GOAL OF THE EXERCISE: Retyped exactly and without pictures, the lines from the one with "none -> blue 1x1 round brick [258,108,283,146]" through the end of the listing must form the entire answer.

INFORMATION SHOWN:
※
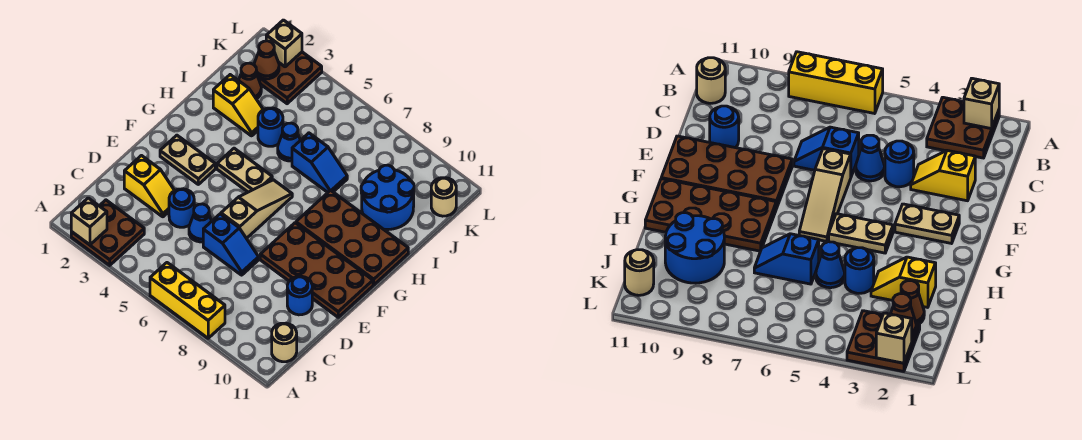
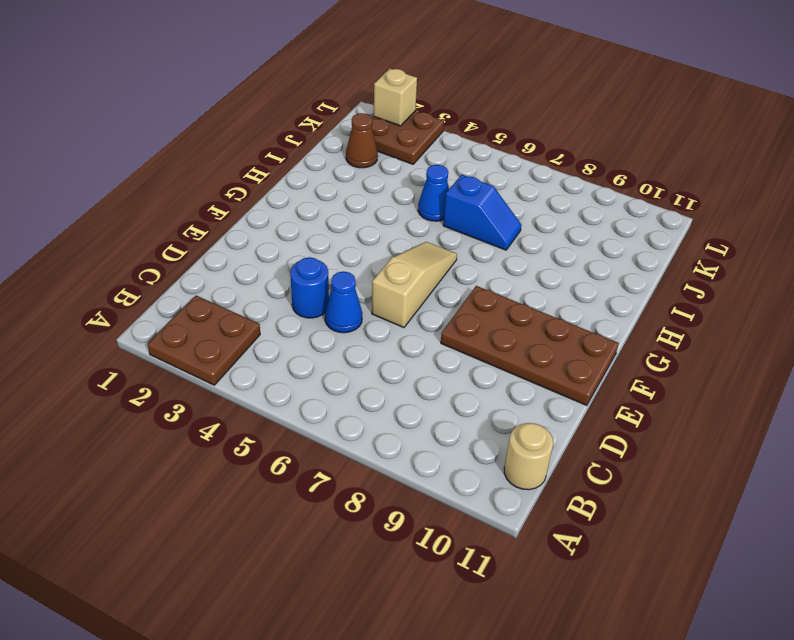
none -> yellow 1x3 brick [150,263,225,338]
none -> yellow 1x2 slope [124,156,175,217]
none -> blue 1x2 slope [203,214,259,275]

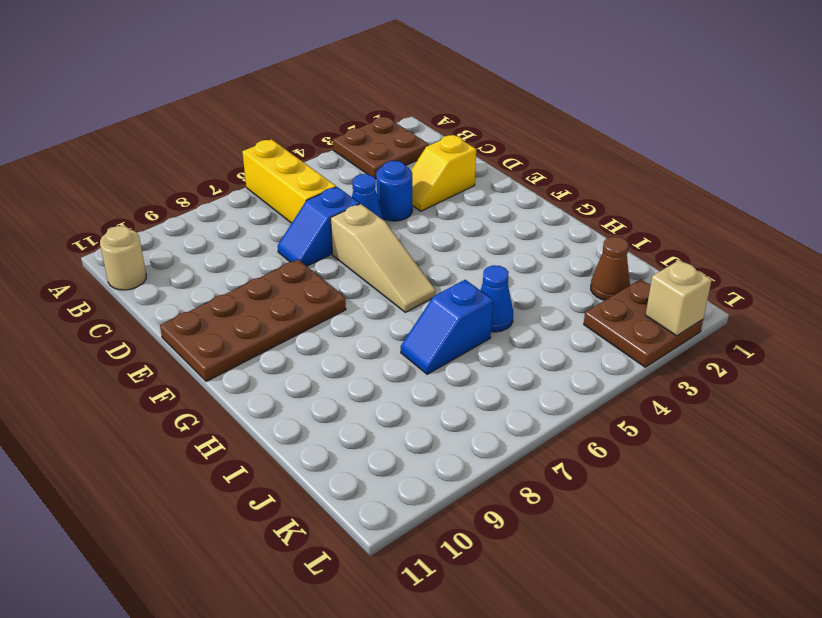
yellow 1x3 brick [242,139,336,223] -> yellow 1x3 brick turned to [150,263,225,338]
none -> blue 1x1 round brick [287,276,312,315]
none -> tan 1x2 plate [160,135,215,184]
none -> tan 1x2 plate [217,148,272,192]

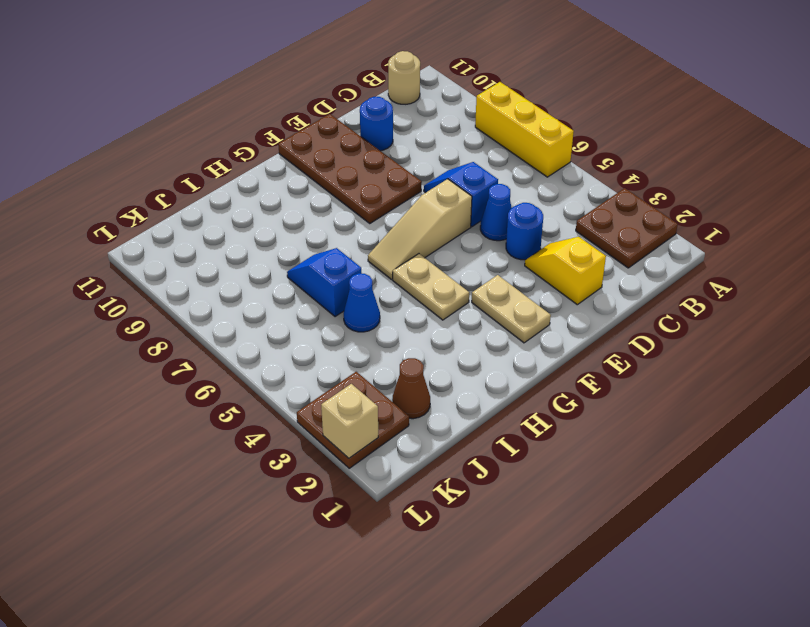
none -> brown 2x4 plate [296,190,408,285]
none -> yellow 1x2 slope [213,75,263,136]
none -> blue 1x1 round brick [258,108,283,146]

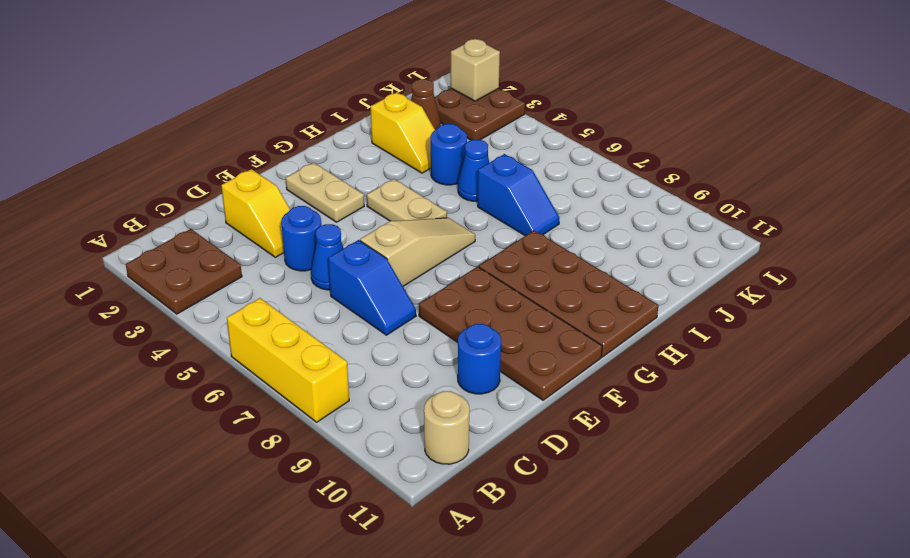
none -> blue 2x2 round brick [361,165,414,229]
none -> tan 1x1 round brick [431,178,456,216]
none -> tan 1x1 brick [71,198,107,245]

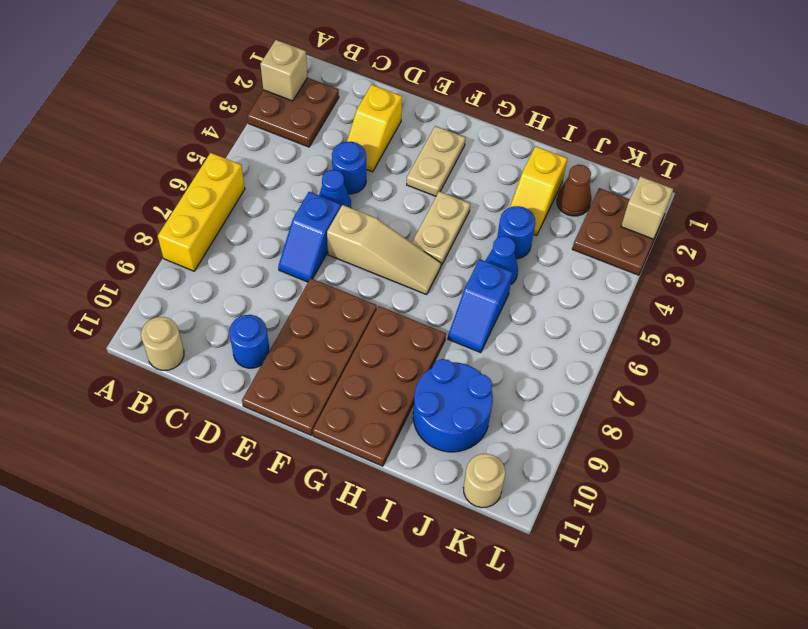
none -> brown 1x1 cone [254,41,279,79]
※
PROBLEM SOLUTION:
none -> blue 1x1 round brick [258,108,283,146]

none -> blue 2x2 round brick [361,165,414,229]
none -> tan 1x1 round brick [431,178,456,216]
none -> tan 1x1 brick [71,198,107,245]

none -> brown 1x1 cone [254,41,279,79]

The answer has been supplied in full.